#### Task prompt
Set down the data again exactly. Pictures are not part of the copy.
━━━ Data extract
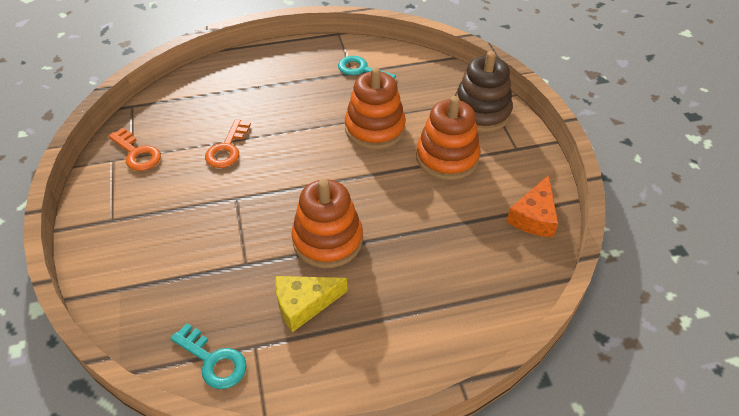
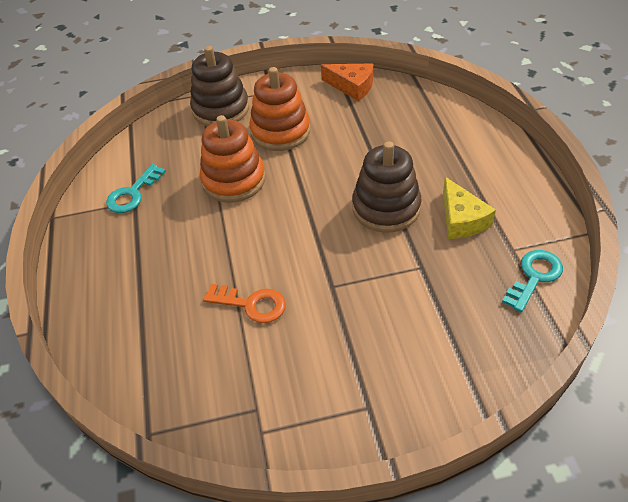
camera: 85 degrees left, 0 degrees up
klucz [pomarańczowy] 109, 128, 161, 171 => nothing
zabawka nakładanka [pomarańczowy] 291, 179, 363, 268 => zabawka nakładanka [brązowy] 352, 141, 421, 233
━━━━━━
#### Answer for this exercise
camera: 85 degrees left, 0 degrees up
klucz [pomarańczowy] 109, 128, 161, 171 => nothing
zabawka nakładanka [pomarańczowy] 291, 179, 363, 268 => zabawka nakładanka [brązowy] 352, 141, 421, 233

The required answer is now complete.